PROBLEM STATEMENT: Your output must reproduce all the records below precisely and contain no pictures.
- Opening Delimiter -
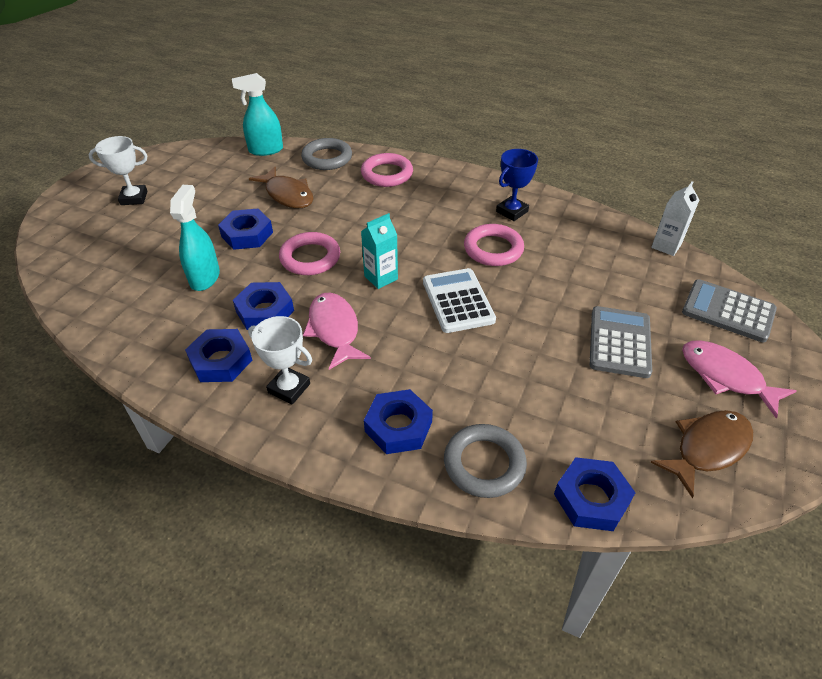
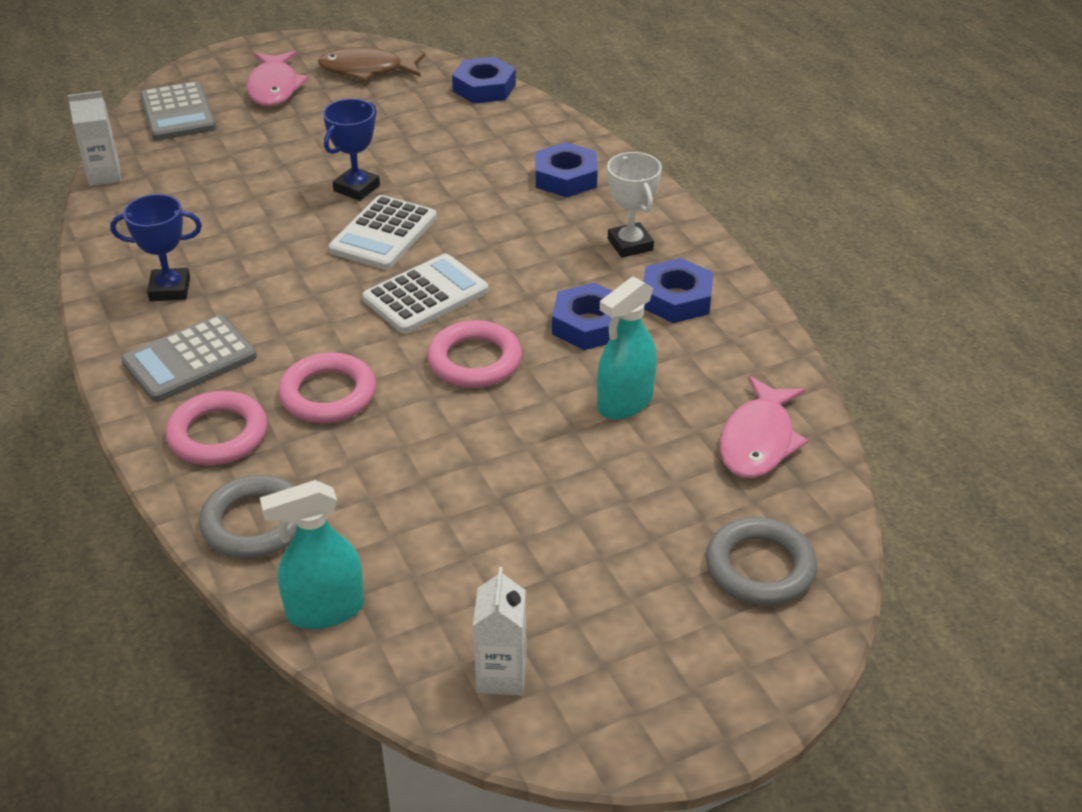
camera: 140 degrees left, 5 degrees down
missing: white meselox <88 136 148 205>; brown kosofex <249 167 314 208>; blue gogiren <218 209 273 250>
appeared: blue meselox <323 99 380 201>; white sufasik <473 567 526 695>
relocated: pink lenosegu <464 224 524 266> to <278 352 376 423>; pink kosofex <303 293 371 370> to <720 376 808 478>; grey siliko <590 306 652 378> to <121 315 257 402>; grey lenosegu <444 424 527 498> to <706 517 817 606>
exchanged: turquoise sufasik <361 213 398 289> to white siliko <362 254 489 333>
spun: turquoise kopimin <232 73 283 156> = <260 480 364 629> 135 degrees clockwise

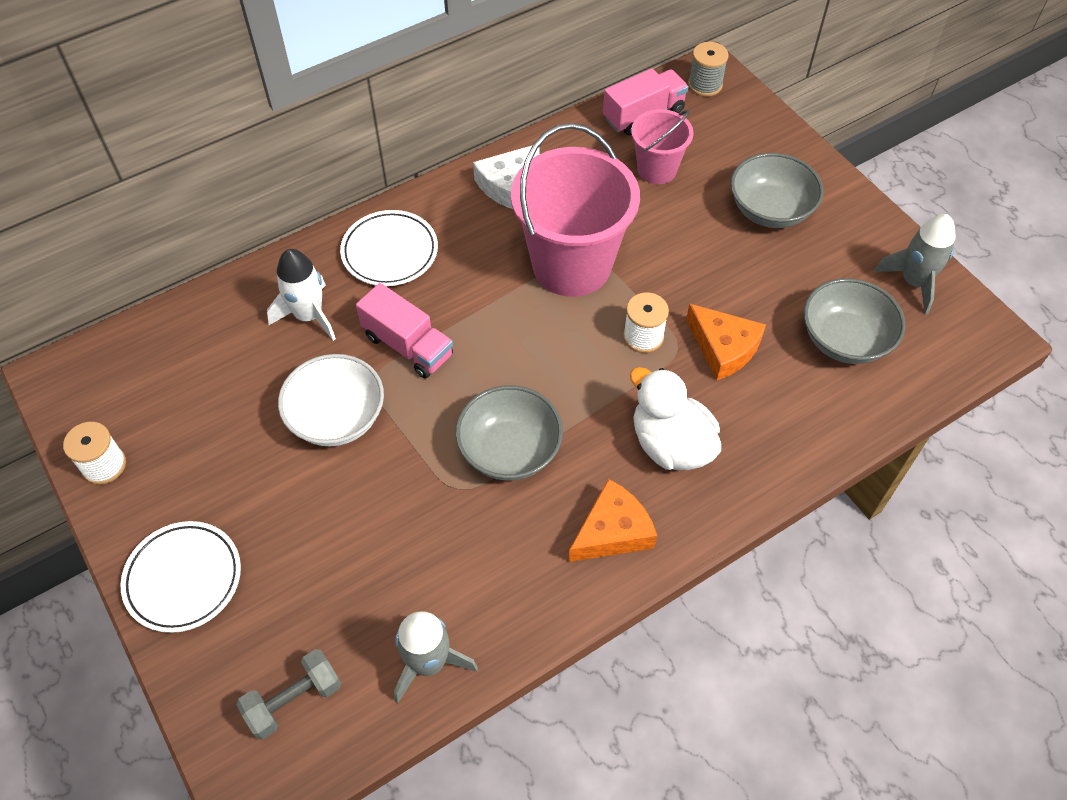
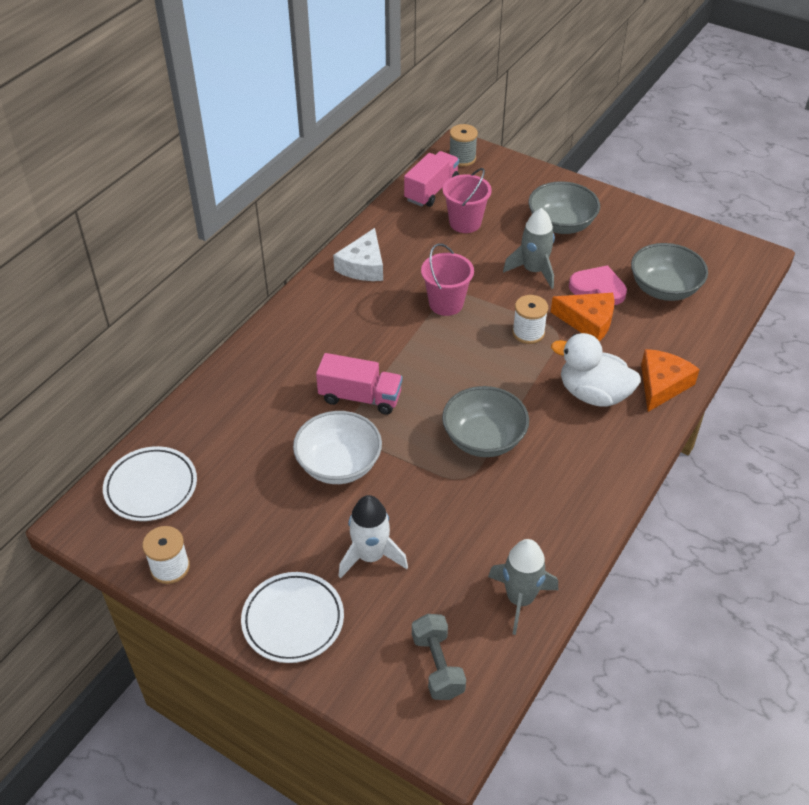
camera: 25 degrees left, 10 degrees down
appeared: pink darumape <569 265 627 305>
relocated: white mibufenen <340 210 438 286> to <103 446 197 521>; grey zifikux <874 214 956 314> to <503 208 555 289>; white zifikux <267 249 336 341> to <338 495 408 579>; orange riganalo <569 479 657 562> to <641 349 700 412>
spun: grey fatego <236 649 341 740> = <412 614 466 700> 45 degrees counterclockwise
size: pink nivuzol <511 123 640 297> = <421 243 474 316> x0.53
- Closing Delimiter -
ANSWER FOR THE TASK:
camera: 140 degrees left, 5 degrees down
missing: white meselox <88 136 148 205>; brown kosofex <249 167 314 208>; blue gogiren <218 209 273 250>
appeared: blue meselox <323 99 380 201>; white sufasik <473 567 526 695>
relocated: pink lenosegu <464 224 524 266> to <278 352 376 423>; pink kosofex <303 293 371 370> to <720 376 808 478>; grey siliko <590 306 652 378> to <121 315 257 402>; grey lenosegu <444 424 527 498> to <706 517 817 606>
exchanged: turquoise sufasik <361 213 398 289> to white siliko <362 254 489 333>
spun: turquoise kopimin <232 73 283 156> = <260 480 364 629> 135 degrees clockwise

camera: 25 degrees left, 10 degrees down
appeared: pink darumape <569 265 627 305>
relocated: white mibufenen <340 210 438 286> to <103 446 197 521>; grey zifikux <874 214 956 314> to <503 208 555 289>; white zifikux <267 249 336 341> to <338 495 408 579>; orange riganalo <569 479 657 562> to <641 349 700 412>
spun: grey fatego <236 649 341 740> = <412 614 466 700> 45 degrees counterclockwise
size: pink nivuzol <511 123 640 297> = <421 243 474 316> x0.53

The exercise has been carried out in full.